● **ASSIGNMENT**
Starting at the line that contains "JP2 pin 1: n15 -> DGND", write out every line to the end of the records below exactly, and leave out the pictures.

● **TASK INPUTS**
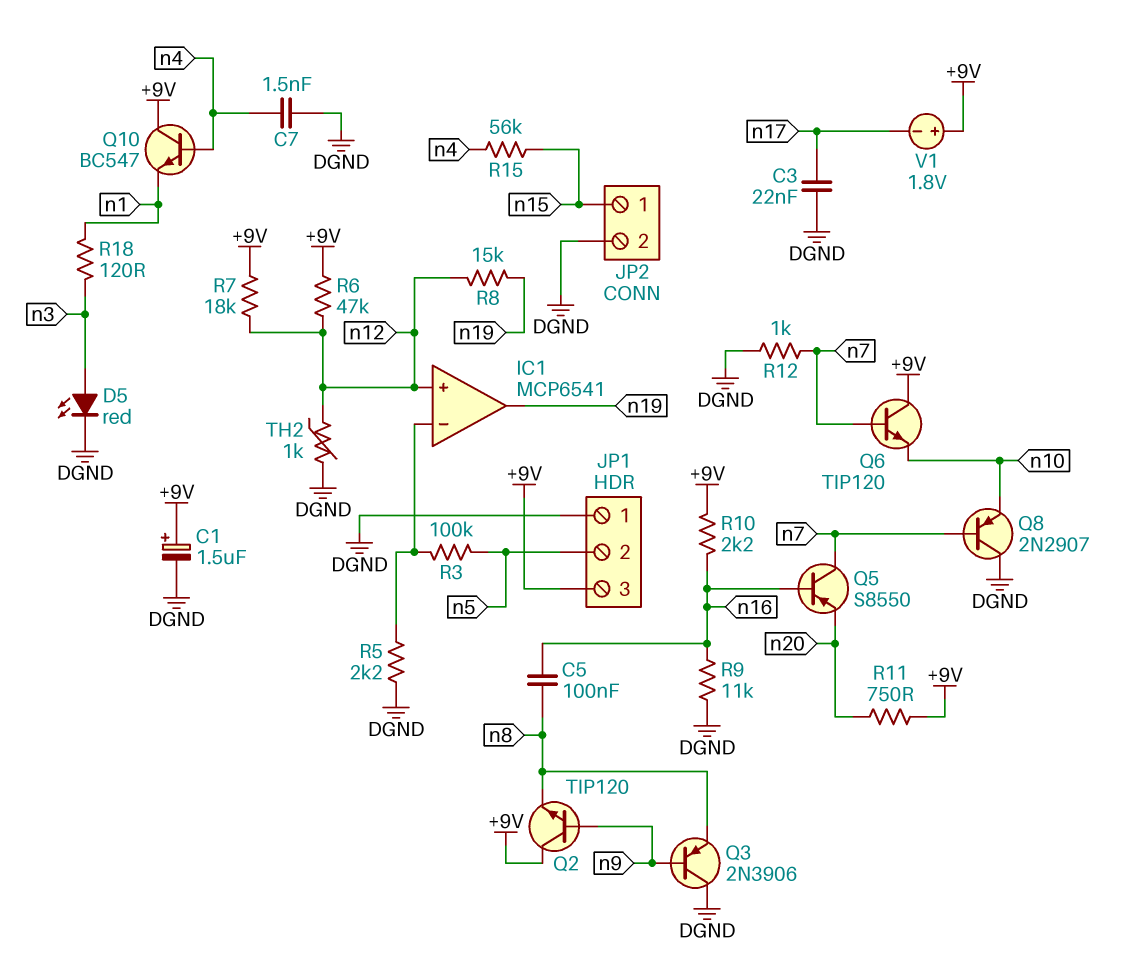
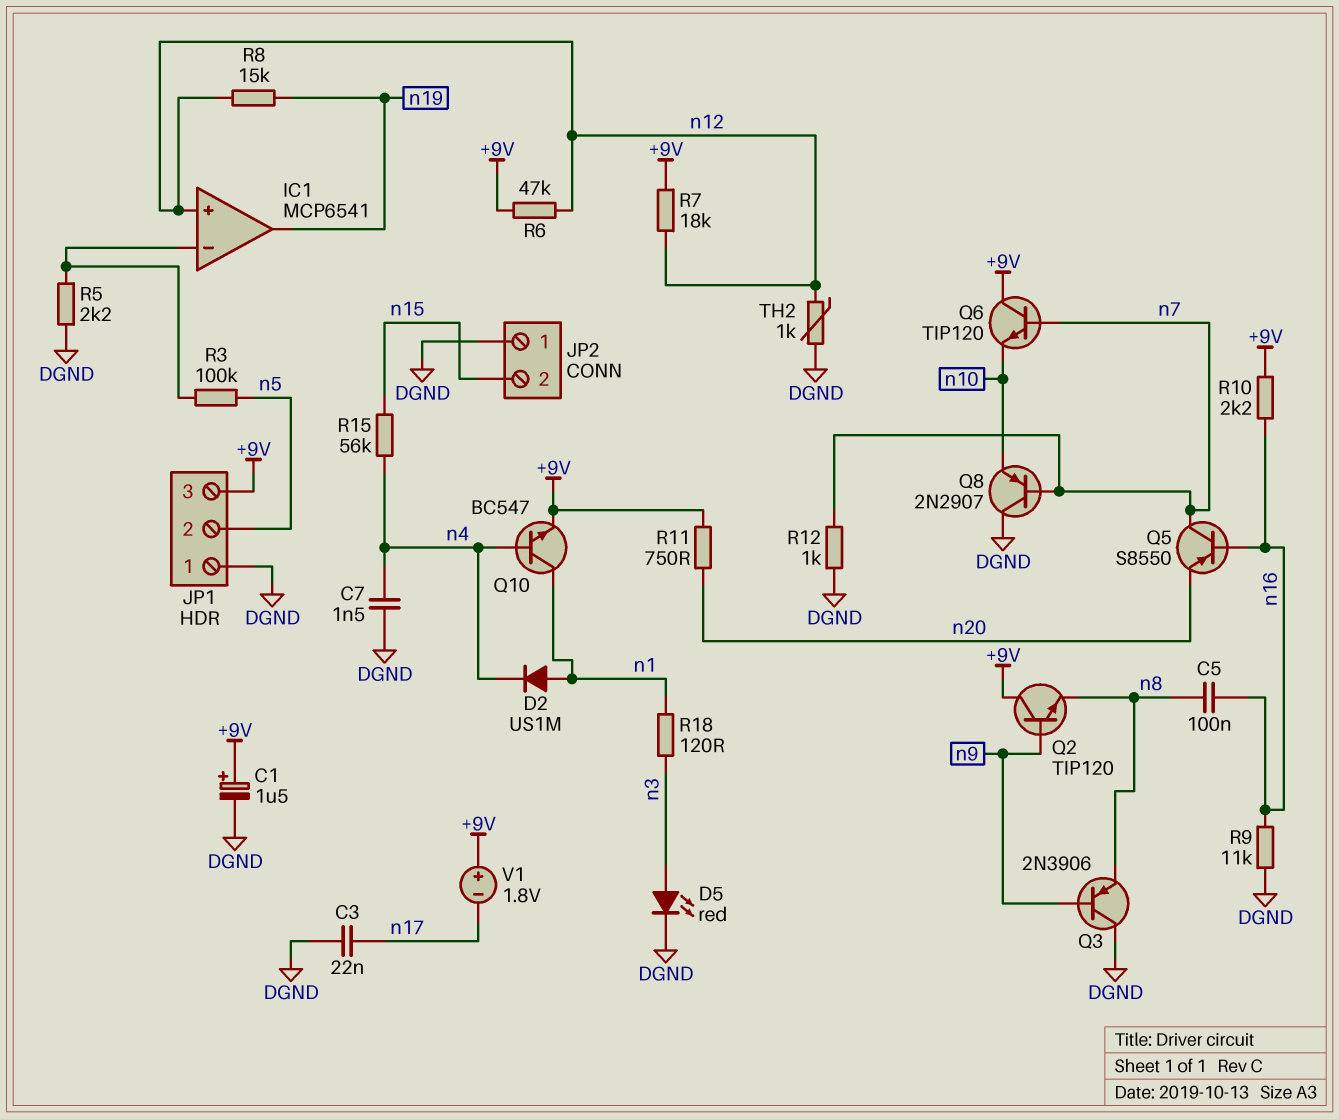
D2: none -> diode US1M (A n1, K n4)
JP2 pin 1: n15 -> DGND
JP2 pin 2: DGND -> n15
Q10: NPN BC547 (B n4, C +9V, E n1) -> NPN BC547 (B n4, C n1, E +9V)

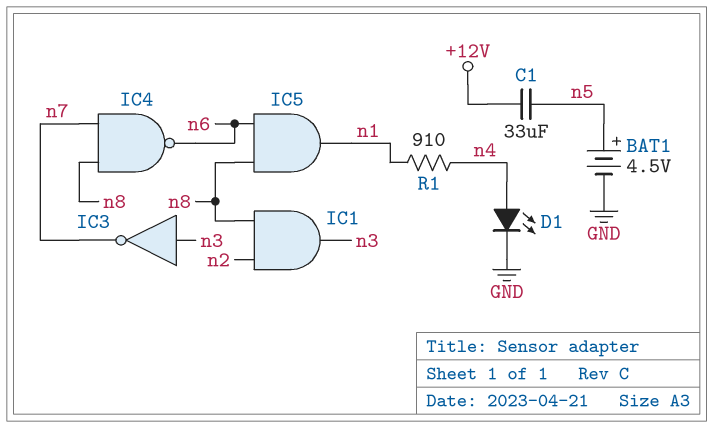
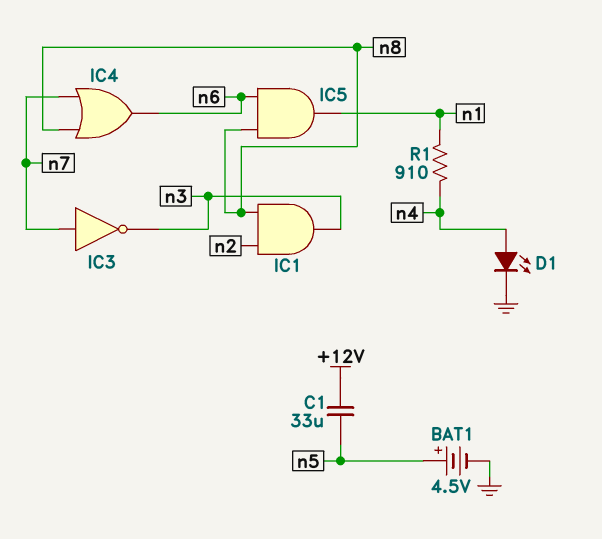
IC3: NOT (in n3, out n7) -> NOT (in n7, out n3)
IC4: NAND (in n7, in n8, out n6) -> OR (in n7, in n8, out n6)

● **SOLUTION**
JP2 pin 1: n15 -> DGND
JP2 pin 2: DGND -> n15
Q10: NPN BC547 (B n4, C +9V, E n1) -> NPN BC547 (B n4, C n1, E +9V)

IC3: NOT (in n3, out n7) -> NOT (in n7, out n3)
IC4: NAND (in n7, in n8, out n6) -> OR (in n7, in n8, out n6)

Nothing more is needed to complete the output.